Work instruction - Output every line below exactly, please, omitting pictures.

Collected data -
◇ ◇ ◇ ◇
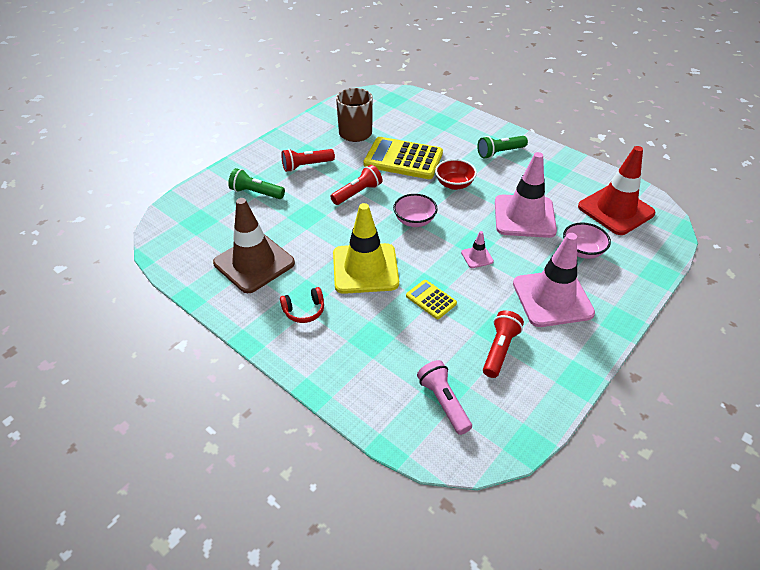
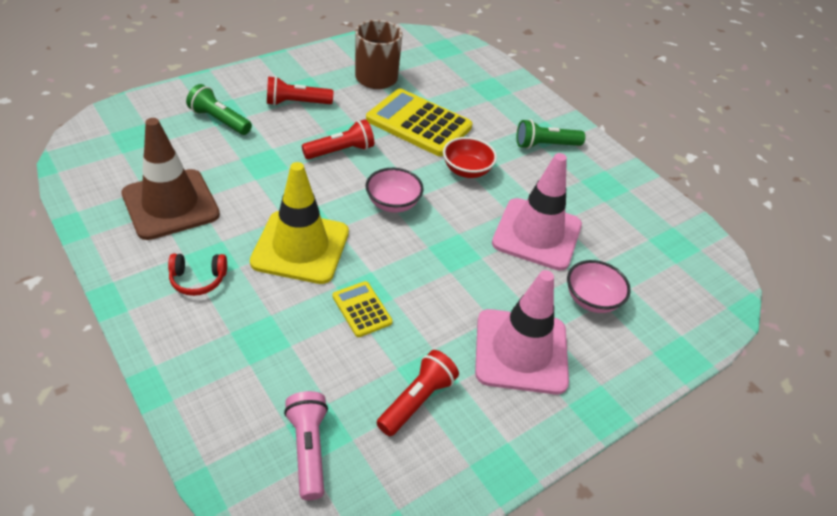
camera: 10 degrees right, 0 degrees up
(477, 257) = (449, 270): pink traffic cone -> none
(615, 210) = (663, 257): red traffic cone -> none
◇ ◇ ◇ ◇
Answer to the problem -
camera: 10 degrees right, 0 degrees up
(477, 257) = (449, 270): pink traffic cone -> none
(615, 210) = (663, 257): red traffic cone -> none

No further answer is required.